§ WORK REQUEST
Take the lines of the data below from the very first through the line containing "black tape: [141,168,224,240]" and output them exactly, pictures excluded.

────────────────────

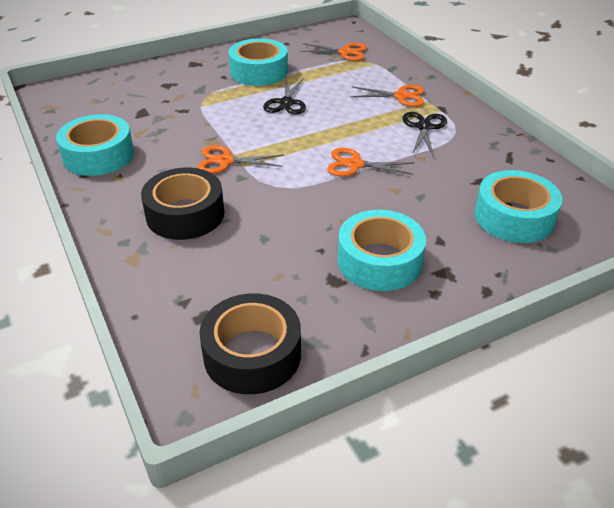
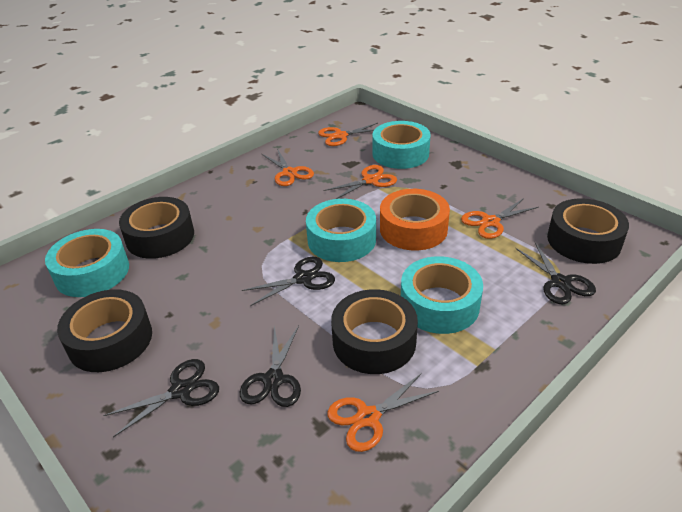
black scissors: [263,78,306,115] [403,112,447,157] = 2 -> [103,359,219,437] [240,326,301,407] [242,257,335,306] [515,242,596,304] = 4
black tape: [141,168,224,240] [200,293,301,394] = 2 -> [57,289,152,372] [119,197,194,259] [331,289,418,374] [547,198,629,264] = 4
orange scissors: [197,145,284,174] [299,43,367,61] [327,148,414,176] [350,85,424,107] = 4 -> [262,149,314,186] [318,123,378,146] [323,165,397,199] [327,373,439,452] [461,198,539,239] = 5
orange tape: none = 0 -> [380,189,450,250] = 1

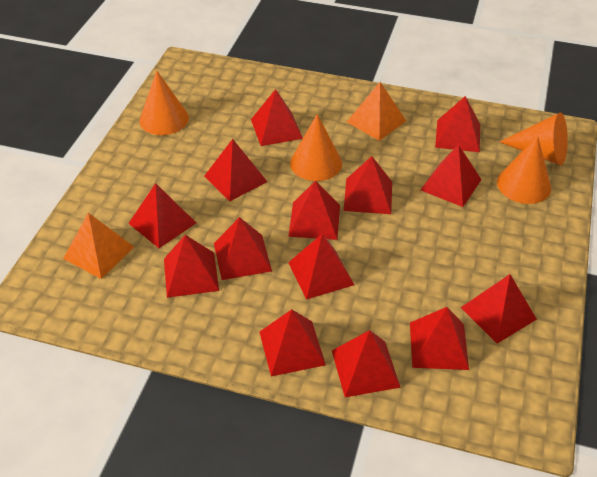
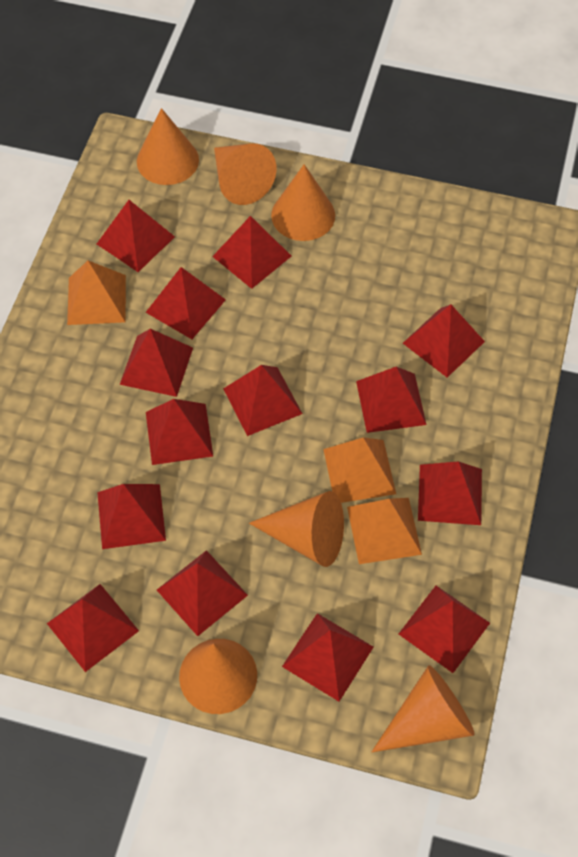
orange cone: [139,71,189,135] [290,114,342,181] [497,136,551,204] [500,113,568,165] = 4 -> [137,108,199,185] [179,639,257,714] [214,144,276,205] [249,491,344,567] [271,164,335,241] [372,665,475,752] = 6
orange pyramid: [63,213,134,279] [347,82,406,141] = 2 -> [67,261,126,325] [323,437,396,503] [347,498,422,564] = 3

────────────────────

§ ANSWER BOX
black scissors: [263,78,306,115] [403,112,447,157] = 2 -> [103,359,219,437] [240,326,301,407] [242,257,335,306] [515,242,596,304] = 4
black tape: [141,168,224,240] [200,293,301,394] = 2 -> [57,289,152,372] [119,197,194,259] [331,289,418,374] [547,198,629,264] = 4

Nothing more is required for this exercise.